■ **Given entries**:

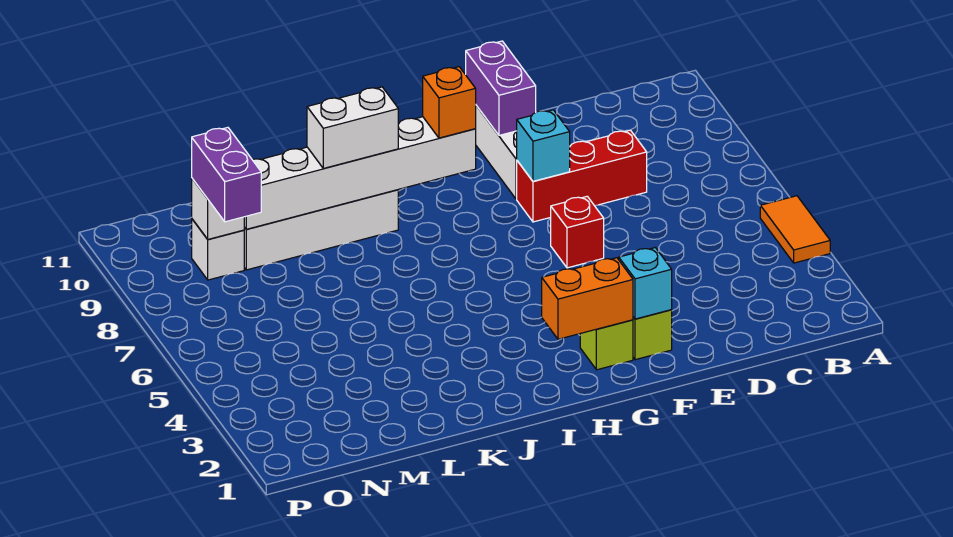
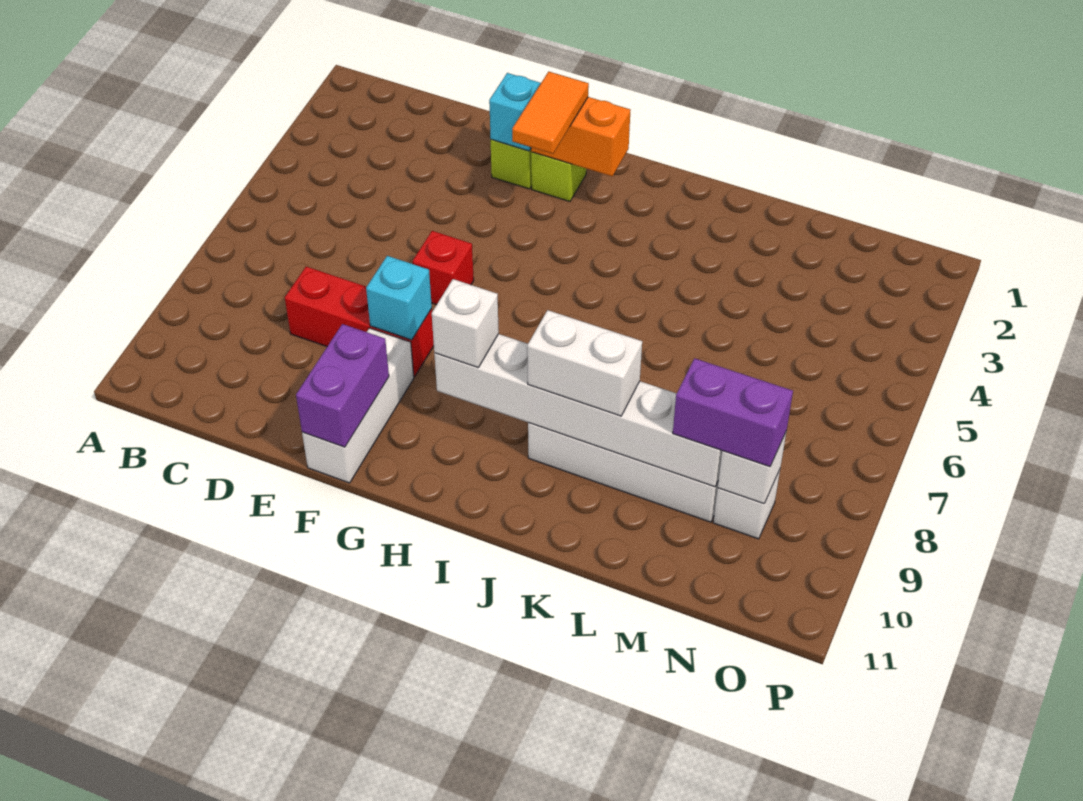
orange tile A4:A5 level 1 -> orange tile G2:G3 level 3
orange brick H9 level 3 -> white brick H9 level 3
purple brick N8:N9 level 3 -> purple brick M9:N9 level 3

==

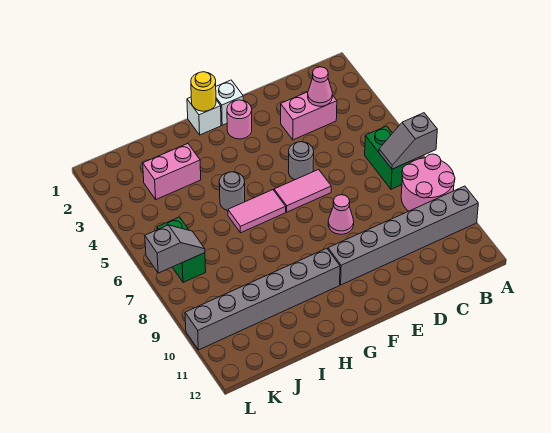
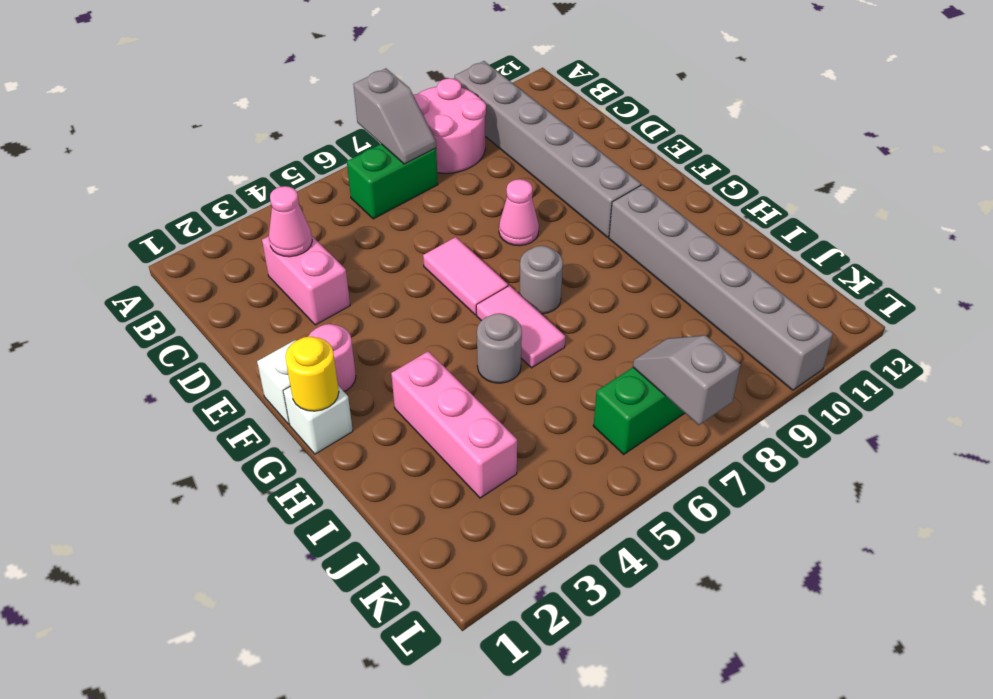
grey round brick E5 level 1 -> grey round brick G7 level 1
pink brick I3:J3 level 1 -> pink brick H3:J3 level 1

■ **Work order**: Every line holding the word "brick" should be copied out of the material.

■ **Task solution**:
orange brick H9 level 3 -> white brick H9 level 3
purple brick N8:N9 level 3 -> purple brick M9:N9 level 3
grey round brick E5 level 1 -> grey round brick G7 level 1
pink brick I3:J3 level 1 -> pink brick H3:J3 level 1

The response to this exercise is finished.